* Given data:

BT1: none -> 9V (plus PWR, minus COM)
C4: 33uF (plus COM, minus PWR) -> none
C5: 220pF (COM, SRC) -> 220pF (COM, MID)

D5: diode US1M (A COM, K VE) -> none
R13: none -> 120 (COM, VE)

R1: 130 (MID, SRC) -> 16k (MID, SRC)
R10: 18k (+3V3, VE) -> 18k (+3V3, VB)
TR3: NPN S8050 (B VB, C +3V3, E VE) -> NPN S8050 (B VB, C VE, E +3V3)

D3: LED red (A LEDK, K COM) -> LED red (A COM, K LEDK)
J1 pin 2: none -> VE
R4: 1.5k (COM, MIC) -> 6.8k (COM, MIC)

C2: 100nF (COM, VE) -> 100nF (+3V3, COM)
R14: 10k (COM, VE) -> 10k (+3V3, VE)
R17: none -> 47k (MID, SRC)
...
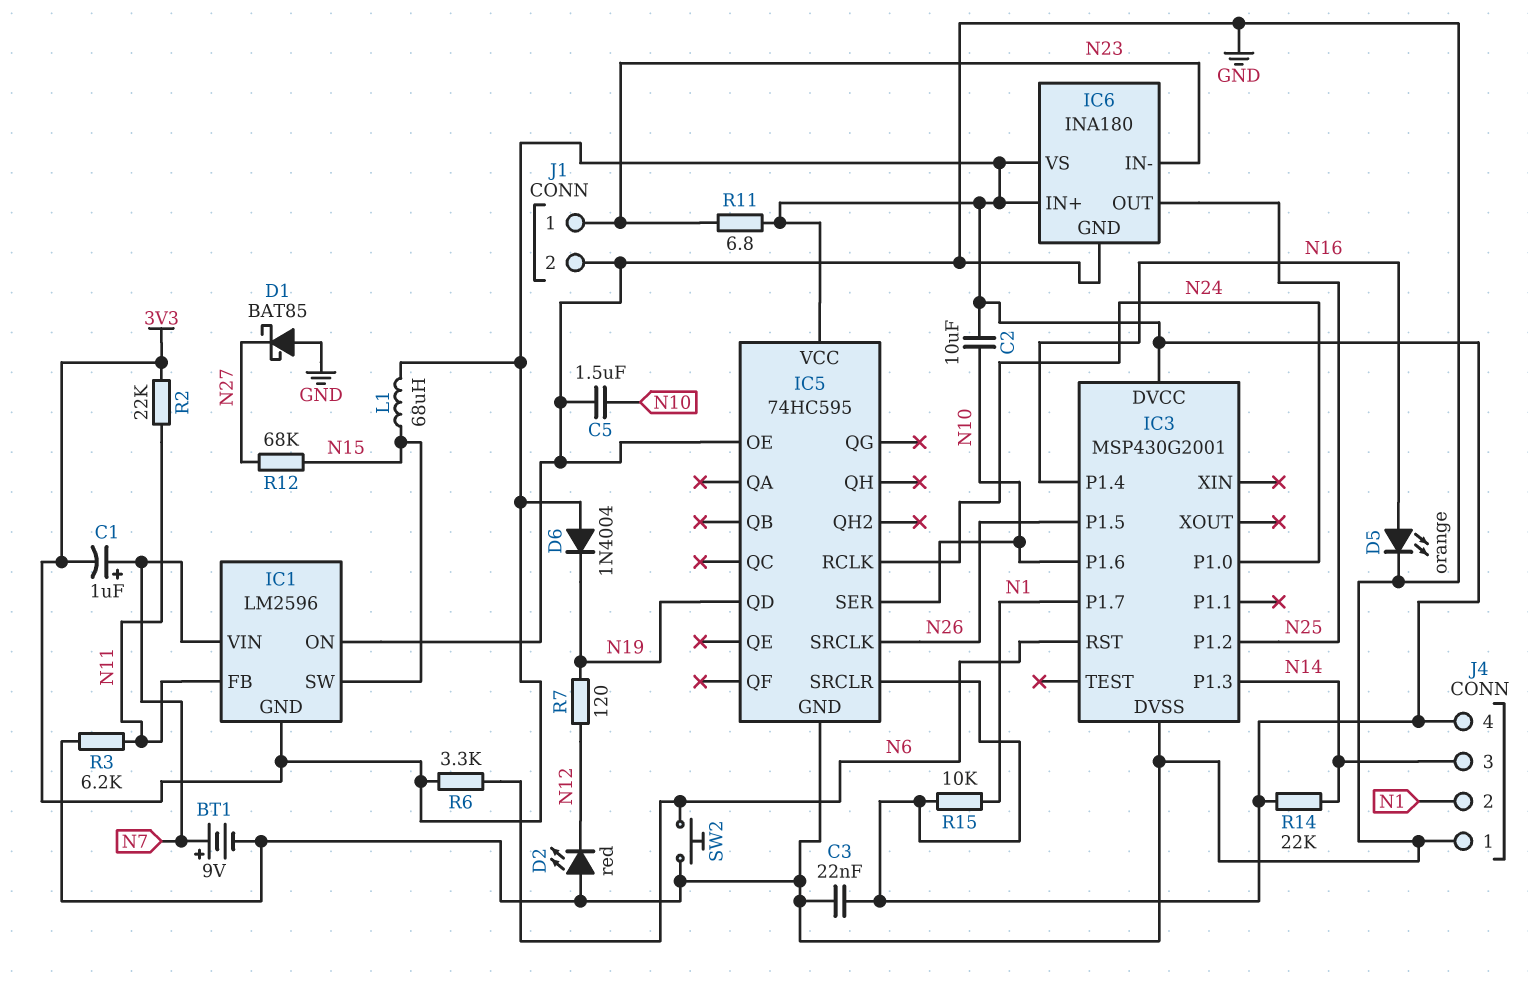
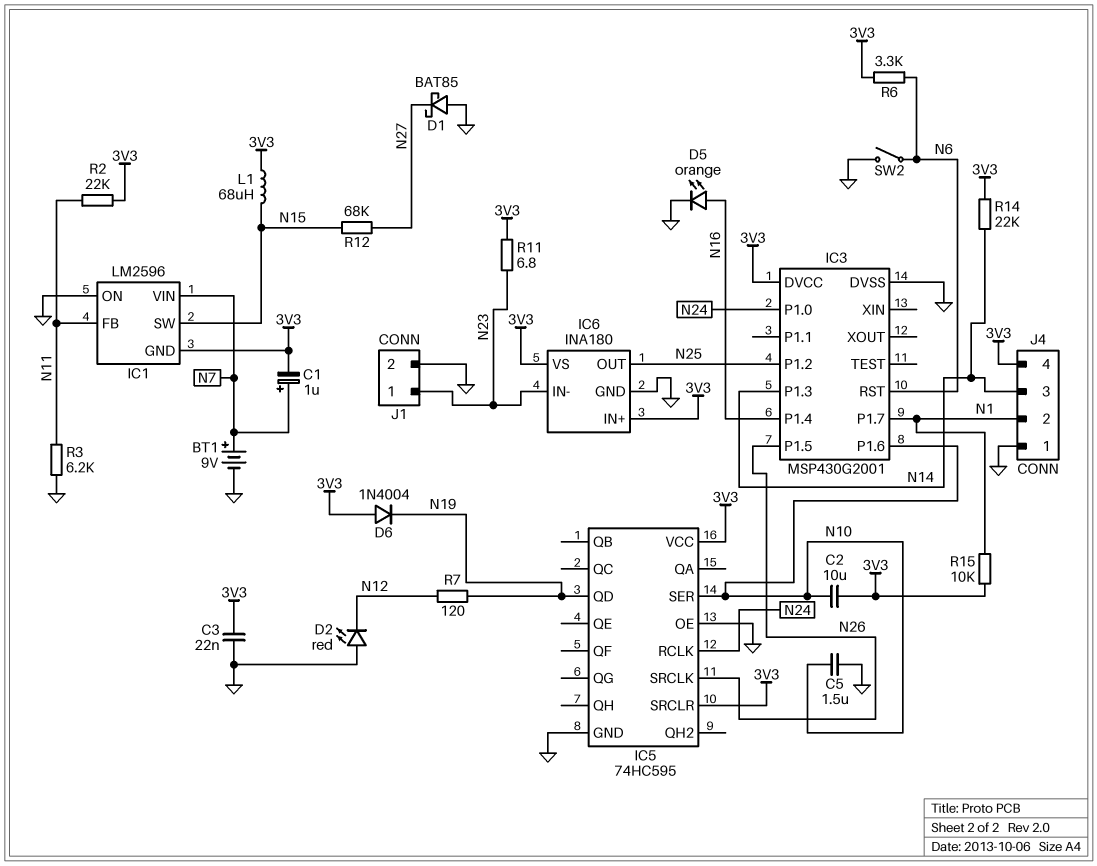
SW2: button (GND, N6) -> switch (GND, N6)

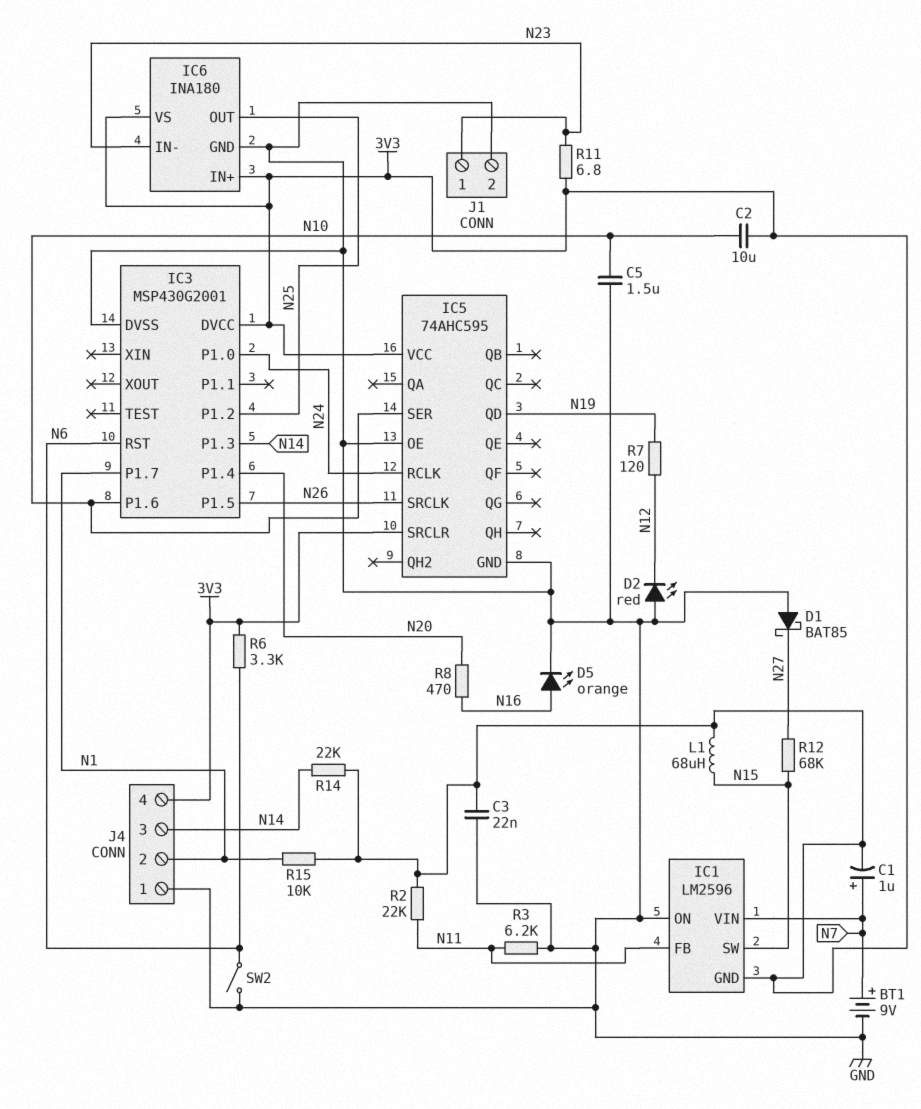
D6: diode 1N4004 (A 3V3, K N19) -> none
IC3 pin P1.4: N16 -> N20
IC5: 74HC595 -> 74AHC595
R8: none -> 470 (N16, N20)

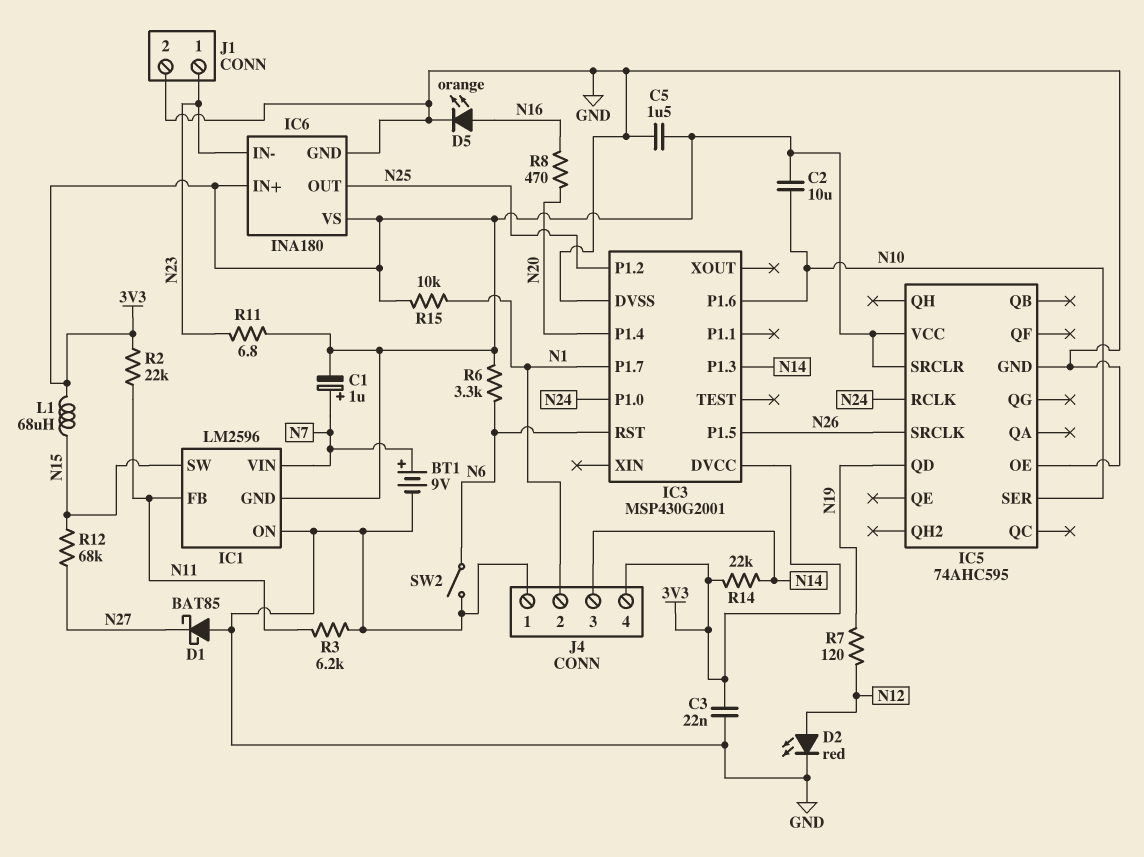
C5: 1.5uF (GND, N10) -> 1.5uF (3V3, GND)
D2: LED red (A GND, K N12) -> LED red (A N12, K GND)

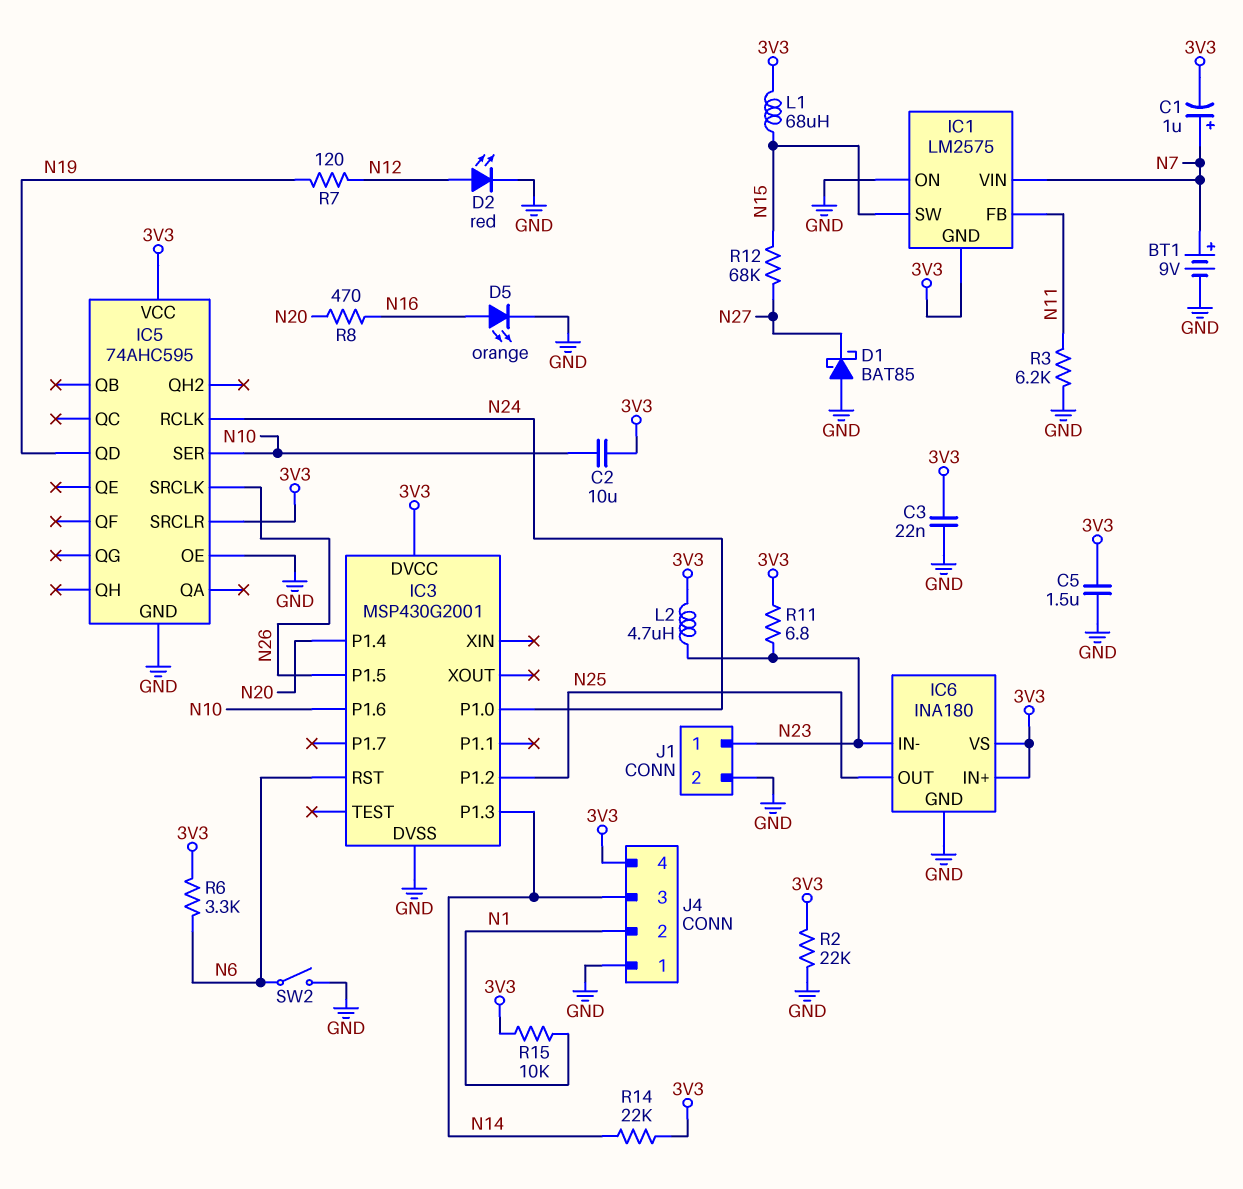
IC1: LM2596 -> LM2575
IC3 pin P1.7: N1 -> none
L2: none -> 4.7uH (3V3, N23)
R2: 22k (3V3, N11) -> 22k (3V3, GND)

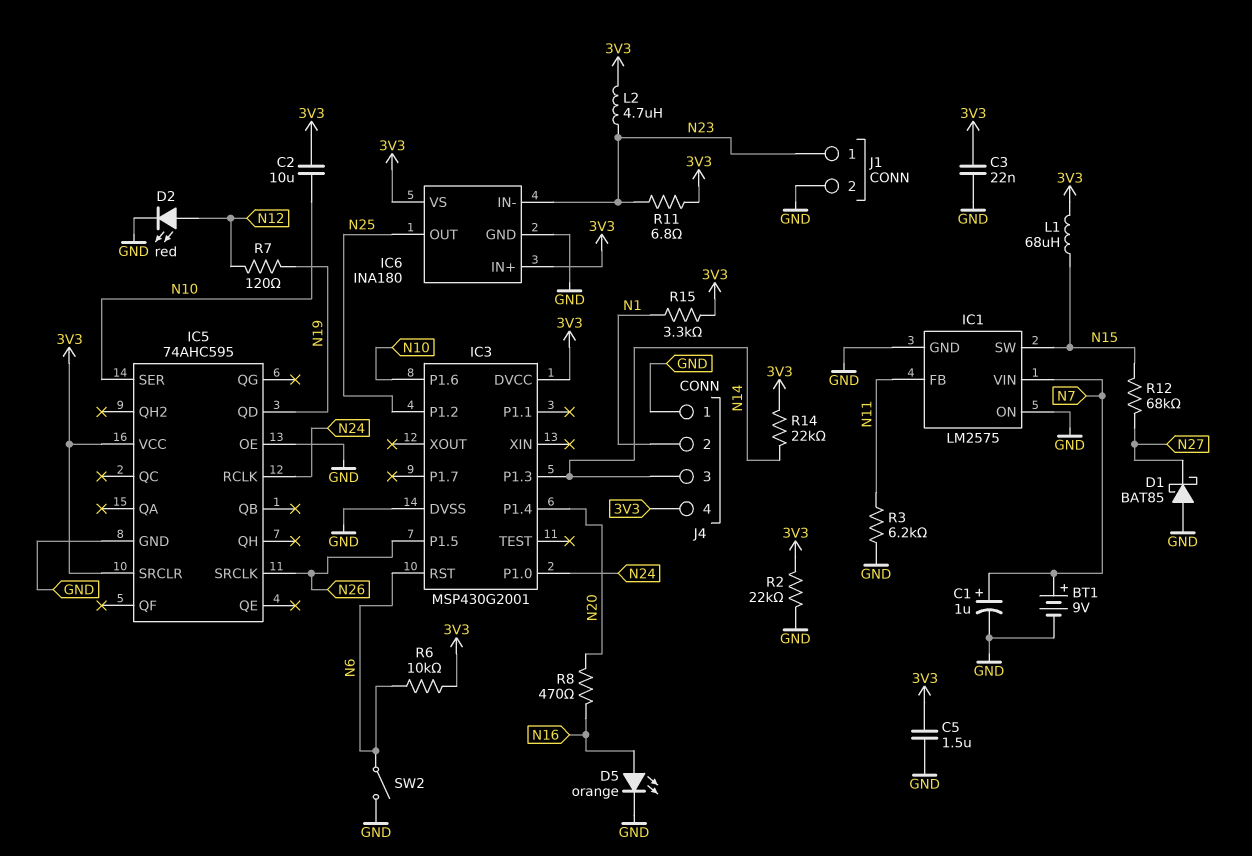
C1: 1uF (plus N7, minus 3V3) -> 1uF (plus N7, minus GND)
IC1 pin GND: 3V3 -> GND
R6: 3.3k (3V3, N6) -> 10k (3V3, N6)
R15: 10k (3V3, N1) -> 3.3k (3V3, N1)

* Exercise description: Only lines holding the word "plus" are wanted; copy each one from the listing.

* Response below:
BT1: none -> 9V (plus PWR, minus COM)
C4: 33uF (plus COM, minus PWR) -> none
C1: 1uF (plus N7, minus 3V3) -> 1uF (plus N7, minus GND)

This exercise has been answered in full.